[INFORMATION SUPPLIED]
#####

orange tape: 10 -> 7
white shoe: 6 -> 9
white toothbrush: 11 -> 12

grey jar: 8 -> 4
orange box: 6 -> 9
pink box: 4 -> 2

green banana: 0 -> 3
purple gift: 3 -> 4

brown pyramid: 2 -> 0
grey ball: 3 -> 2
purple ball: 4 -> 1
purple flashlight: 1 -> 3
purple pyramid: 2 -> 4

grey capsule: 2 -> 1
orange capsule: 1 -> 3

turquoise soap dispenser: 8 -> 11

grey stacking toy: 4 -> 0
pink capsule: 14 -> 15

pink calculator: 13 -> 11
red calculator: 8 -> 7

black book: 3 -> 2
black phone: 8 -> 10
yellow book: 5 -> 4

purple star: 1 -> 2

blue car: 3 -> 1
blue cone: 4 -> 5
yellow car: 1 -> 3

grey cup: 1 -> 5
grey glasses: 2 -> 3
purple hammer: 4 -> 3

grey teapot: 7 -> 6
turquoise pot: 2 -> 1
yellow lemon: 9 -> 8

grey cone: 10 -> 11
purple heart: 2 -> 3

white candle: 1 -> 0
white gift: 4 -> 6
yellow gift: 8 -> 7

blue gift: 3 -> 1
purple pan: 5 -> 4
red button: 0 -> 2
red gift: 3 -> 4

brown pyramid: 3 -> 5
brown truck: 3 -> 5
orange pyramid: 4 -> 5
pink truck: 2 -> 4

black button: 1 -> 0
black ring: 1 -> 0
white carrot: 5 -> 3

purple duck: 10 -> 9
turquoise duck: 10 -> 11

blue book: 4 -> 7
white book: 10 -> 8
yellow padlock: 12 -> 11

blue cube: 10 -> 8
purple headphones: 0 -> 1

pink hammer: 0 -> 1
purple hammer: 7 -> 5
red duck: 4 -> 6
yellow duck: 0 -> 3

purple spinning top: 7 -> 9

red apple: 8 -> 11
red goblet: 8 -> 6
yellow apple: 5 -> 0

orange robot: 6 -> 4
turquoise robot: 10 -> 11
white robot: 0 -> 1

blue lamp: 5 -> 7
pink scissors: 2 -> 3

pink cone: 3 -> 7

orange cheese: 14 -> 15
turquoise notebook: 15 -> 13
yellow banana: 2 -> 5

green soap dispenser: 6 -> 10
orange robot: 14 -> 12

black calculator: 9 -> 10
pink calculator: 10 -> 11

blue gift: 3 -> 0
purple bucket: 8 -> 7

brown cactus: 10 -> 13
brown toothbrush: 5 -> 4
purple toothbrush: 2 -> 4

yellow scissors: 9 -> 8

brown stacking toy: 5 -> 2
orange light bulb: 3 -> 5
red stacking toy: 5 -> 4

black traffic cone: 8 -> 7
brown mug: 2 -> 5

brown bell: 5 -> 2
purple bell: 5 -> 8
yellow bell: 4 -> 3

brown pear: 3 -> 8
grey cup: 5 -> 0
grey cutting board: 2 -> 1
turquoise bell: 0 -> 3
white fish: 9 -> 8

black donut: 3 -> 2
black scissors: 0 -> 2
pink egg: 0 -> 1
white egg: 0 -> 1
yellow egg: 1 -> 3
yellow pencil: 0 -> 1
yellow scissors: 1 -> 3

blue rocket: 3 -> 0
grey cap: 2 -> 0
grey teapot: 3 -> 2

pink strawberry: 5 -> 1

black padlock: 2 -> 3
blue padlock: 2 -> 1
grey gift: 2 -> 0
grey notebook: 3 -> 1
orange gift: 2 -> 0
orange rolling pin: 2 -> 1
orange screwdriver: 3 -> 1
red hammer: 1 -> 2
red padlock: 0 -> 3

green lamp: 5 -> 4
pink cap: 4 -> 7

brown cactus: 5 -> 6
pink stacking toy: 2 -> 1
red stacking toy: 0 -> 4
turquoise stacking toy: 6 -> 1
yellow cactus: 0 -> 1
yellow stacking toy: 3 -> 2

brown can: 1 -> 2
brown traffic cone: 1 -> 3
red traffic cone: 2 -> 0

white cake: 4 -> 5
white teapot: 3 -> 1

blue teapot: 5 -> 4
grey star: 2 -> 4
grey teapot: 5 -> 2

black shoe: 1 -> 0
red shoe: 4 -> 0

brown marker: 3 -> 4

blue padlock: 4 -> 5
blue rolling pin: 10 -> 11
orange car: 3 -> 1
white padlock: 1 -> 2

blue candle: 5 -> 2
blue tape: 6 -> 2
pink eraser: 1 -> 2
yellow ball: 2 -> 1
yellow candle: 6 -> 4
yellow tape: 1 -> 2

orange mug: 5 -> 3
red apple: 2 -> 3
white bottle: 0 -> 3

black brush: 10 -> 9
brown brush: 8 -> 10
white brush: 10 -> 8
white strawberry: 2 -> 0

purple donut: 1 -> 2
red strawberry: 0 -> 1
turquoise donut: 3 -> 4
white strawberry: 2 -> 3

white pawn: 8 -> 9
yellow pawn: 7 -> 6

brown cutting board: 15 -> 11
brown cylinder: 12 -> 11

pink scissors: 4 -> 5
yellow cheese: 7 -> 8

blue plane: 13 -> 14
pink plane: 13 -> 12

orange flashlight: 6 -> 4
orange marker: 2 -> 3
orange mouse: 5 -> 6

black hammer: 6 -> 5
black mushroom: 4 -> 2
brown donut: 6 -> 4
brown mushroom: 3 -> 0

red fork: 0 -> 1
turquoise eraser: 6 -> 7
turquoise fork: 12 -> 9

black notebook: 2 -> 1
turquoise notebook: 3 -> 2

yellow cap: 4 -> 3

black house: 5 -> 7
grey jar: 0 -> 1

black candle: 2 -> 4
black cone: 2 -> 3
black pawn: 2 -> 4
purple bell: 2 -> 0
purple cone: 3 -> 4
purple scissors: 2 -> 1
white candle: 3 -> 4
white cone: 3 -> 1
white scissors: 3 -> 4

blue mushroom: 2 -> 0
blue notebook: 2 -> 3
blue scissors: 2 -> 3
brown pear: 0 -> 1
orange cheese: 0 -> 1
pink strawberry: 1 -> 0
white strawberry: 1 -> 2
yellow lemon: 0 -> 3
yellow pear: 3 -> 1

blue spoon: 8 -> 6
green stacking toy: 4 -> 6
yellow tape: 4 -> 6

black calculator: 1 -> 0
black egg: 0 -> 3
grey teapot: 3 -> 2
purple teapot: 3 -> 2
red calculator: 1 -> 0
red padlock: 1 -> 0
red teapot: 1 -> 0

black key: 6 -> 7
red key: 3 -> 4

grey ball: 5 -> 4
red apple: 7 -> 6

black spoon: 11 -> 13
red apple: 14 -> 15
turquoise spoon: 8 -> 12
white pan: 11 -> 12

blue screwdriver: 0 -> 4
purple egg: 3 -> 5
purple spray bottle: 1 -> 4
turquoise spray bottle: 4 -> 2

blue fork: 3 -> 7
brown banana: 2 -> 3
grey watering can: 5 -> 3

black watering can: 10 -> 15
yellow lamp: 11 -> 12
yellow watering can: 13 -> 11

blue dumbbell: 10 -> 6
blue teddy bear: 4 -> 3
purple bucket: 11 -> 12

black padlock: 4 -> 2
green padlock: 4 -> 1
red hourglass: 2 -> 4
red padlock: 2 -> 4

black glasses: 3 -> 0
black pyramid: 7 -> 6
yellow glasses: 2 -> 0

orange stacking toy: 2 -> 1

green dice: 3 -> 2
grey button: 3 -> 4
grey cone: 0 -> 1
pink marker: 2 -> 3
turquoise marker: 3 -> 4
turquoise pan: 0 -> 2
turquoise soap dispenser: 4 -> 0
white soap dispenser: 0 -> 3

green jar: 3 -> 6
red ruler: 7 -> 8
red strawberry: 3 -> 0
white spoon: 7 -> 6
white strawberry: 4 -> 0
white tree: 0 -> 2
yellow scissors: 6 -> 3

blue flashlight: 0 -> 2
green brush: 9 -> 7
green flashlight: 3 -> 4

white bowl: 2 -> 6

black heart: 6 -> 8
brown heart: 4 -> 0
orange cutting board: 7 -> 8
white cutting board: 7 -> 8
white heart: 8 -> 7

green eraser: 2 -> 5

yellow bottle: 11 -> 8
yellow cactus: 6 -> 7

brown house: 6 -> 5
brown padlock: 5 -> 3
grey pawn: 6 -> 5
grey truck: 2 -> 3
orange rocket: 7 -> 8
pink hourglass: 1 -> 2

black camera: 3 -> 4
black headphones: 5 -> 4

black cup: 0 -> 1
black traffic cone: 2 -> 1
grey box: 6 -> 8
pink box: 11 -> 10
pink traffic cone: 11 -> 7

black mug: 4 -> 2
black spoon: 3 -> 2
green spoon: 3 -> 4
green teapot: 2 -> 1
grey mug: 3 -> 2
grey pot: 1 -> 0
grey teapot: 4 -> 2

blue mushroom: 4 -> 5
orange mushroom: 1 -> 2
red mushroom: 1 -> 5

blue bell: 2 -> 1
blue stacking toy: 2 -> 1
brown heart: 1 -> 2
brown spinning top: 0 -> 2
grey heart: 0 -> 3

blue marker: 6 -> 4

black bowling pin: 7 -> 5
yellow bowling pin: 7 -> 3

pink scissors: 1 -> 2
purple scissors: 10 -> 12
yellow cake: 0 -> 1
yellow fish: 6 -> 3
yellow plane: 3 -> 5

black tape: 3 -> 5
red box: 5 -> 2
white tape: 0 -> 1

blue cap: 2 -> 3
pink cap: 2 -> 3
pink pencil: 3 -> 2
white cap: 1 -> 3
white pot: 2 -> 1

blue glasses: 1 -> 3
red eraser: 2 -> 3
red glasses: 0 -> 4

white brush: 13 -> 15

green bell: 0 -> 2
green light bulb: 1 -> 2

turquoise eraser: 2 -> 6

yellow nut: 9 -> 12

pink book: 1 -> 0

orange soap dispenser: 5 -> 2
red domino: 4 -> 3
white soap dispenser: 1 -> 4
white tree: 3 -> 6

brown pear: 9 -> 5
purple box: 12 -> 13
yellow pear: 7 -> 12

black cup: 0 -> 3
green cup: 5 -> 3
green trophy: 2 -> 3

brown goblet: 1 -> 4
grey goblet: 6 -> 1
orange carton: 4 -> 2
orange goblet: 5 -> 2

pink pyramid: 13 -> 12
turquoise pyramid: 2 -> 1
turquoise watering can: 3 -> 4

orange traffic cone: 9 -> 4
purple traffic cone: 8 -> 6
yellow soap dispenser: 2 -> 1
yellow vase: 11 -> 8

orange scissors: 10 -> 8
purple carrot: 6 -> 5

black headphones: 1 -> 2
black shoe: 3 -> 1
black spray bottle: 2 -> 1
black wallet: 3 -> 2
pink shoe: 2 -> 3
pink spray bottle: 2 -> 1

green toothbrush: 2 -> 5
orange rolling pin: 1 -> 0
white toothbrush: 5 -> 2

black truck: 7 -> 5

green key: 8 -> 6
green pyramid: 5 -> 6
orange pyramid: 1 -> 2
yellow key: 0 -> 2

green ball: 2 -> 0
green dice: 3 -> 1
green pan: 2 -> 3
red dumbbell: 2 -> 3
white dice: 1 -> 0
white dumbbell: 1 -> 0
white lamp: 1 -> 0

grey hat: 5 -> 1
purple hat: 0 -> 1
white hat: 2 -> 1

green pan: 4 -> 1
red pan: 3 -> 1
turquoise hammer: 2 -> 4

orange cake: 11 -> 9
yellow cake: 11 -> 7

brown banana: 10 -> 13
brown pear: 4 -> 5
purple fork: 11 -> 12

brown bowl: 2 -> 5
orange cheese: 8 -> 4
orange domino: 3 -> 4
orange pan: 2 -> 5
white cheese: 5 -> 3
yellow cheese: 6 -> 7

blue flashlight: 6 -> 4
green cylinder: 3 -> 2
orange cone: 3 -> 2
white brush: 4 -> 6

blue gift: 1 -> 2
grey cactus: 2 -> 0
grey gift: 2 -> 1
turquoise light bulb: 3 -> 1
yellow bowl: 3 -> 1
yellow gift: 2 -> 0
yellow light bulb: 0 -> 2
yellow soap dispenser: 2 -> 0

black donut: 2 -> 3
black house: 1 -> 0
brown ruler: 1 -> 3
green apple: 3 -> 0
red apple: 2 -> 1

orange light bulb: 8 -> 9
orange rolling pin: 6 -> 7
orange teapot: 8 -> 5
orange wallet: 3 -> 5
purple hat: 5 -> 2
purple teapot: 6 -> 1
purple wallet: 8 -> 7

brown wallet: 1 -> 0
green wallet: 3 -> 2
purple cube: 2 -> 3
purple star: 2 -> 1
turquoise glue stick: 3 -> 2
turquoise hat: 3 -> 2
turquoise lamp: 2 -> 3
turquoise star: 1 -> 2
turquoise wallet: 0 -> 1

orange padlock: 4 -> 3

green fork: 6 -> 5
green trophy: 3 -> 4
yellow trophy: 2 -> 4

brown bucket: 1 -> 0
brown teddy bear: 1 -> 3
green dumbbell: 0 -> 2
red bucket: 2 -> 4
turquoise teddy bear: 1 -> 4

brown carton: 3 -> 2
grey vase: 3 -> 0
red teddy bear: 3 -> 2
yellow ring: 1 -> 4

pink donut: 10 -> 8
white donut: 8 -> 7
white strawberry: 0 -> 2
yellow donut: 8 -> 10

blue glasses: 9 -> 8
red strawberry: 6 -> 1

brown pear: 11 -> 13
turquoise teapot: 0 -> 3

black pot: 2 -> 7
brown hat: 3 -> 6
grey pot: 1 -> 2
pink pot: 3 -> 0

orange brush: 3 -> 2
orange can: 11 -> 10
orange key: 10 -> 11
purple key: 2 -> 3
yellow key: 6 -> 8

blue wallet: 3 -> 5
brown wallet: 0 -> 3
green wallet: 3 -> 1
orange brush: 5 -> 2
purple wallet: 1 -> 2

#####

[ASSIGNED TASK] Beginning with the line above that contains "grey heart: 0 -> 3", copy each line exactly up to and including the line that contains "pink pyramid: 13 -> 12", and go no further.

[REPLY]
grey heart: 0 -> 3

blue marker: 6 -> 4

black bowling pin: 7 -> 5
yellow bowling pin: 7 -> 3

pink scissors: 1 -> 2
purple scissors: 10 -> 12
yellow cake: 0 -> 1
yellow fish: 6 -> 3
yellow plane: 3 -> 5

black tape: 3 -> 5
red box: 5 -> 2
white tape: 0 -> 1

blue cap: 2 -> 3
pink cap: 2 -> 3
pink pencil: 3 -> 2
white cap: 1 -> 3
white pot: 2 -> 1

blue glasses: 1 -> 3
red eraser: 2 -> 3
red glasses: 0 -> 4

white brush: 13 -> 15

green bell: 0 -> 2
green light bulb: 1 -> 2

turquoise eraser: 2 -> 6

yellow nut: 9 -> 12

pink book: 1 -> 0

orange soap dispenser: 5 -> 2
red domino: 4 -> 3
white soap dispenser: 1 -> 4
white tree: 3 -> 6

brown pear: 9 -> 5
purple box: 12 -> 13
yellow pear: 7 -> 12

black cup: 0 -> 3
green cup: 5 -> 3
green trophy: 2 -> 3

brown goblet: 1 -> 4
grey goblet: 6 -> 1
orange carton: 4 -> 2
orange goblet: 5 -> 2

pink pyramid: 13 -> 12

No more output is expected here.